What is required: I'd like the entries reproduced exactly, with all pictures omitted.

***** Materials provided

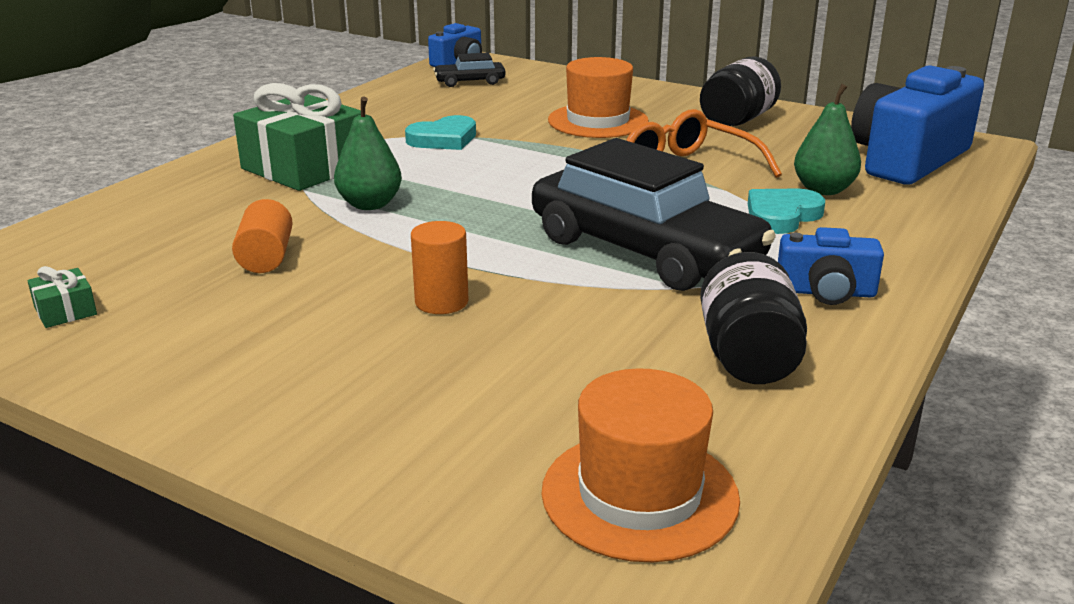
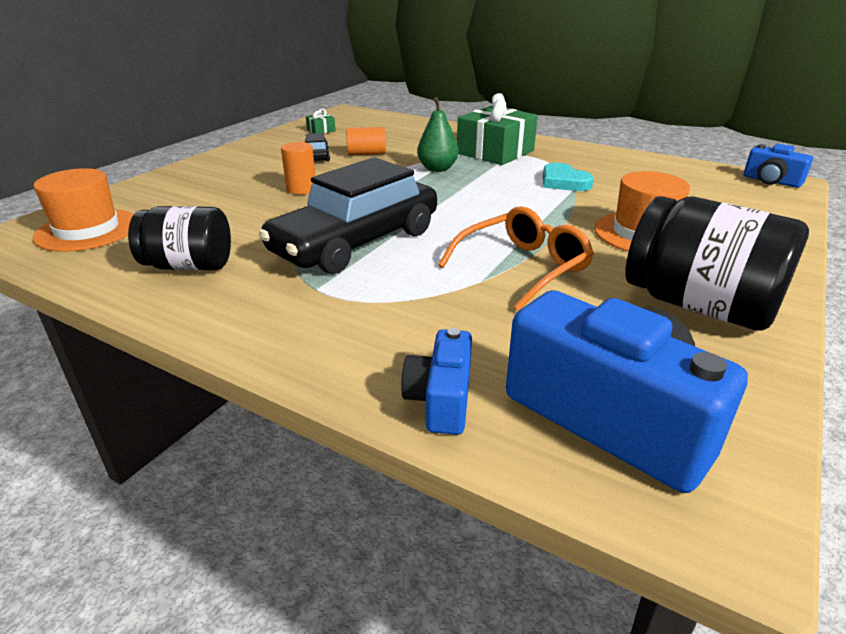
camera: 90 degrees right, 5 degrees up
black car [433,53,505,87] -> black car moved to [305,133,330,161]
black jar [700,57,781,126] -> black jar [626,196,809,331], size x1.52
turquoise heart [748,189,825,234] -> none
blue camera [778,227,884,305] -> blue camera moved to [401,328,472,435]
green pear [794,84,861,195] -> none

**********

Written solution:
camera: 90 degrees right, 5 degrees up
black car [433,53,505,87] -> black car moved to [305,133,330,161]
black jar [700,57,781,126] -> black jar [626,196,809,331], size x1.52
turquoise heart [748,189,825,234] -> none
blue camera [778,227,884,305] -> blue camera moved to [401,328,472,435]
green pear [794,84,861,195] -> none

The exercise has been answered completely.